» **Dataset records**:
===============
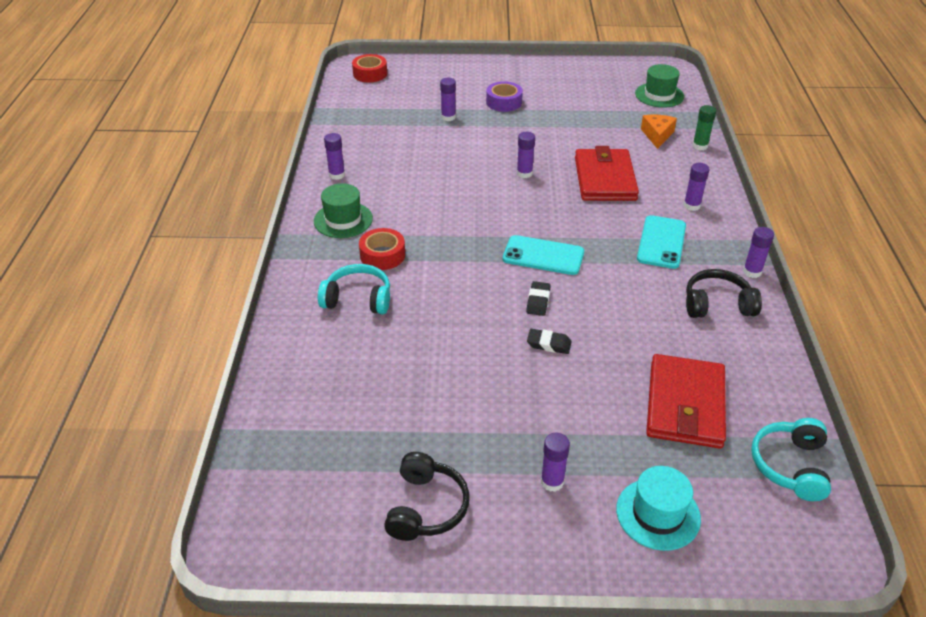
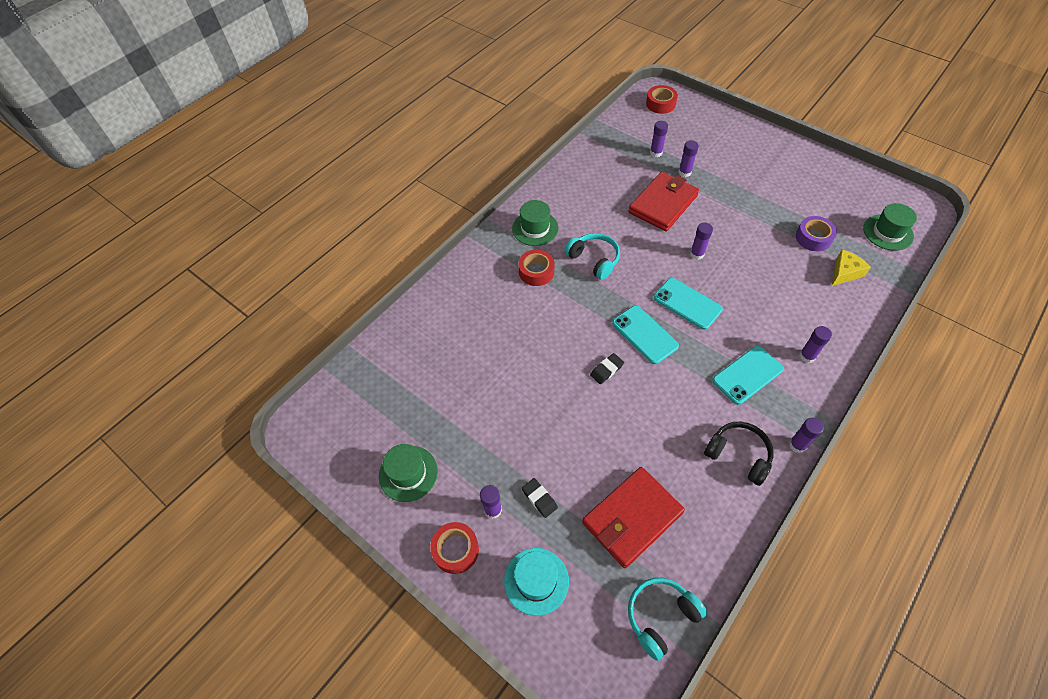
camera: 40 degrees right, 15 degrees up
(337, 175) = (562, 187): purple glue stick -> purple glue stick (656, 153)
(358, 299) = (492, 298): turquoise headphones -> turquoise headphones (594, 260)
(426, 507) = (408, 473): black headphones -> green hat
(504, 102) = (742, 178): purple tape -> purple tape (813, 238)
(549, 344) = (582, 408): black eraser -> black eraser (539, 499)
(552, 542) = (456, 550): none -> red tape
(555, 214) = (687, 303): none -> turquoise phone
(604, 179) = (757, 292): red wallet -> red wallet (663, 204)
(657, 135) = (844, 272): orange cheese -> yellow cheese
(700, 146) = (874, 302): green glue stick -> none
===============
» **DIRECTIONS FOR THIS TASK**:
Using the data above, tally each line in which "tape" appears and give the number with no other words.

» **ANSWER AREA**:
2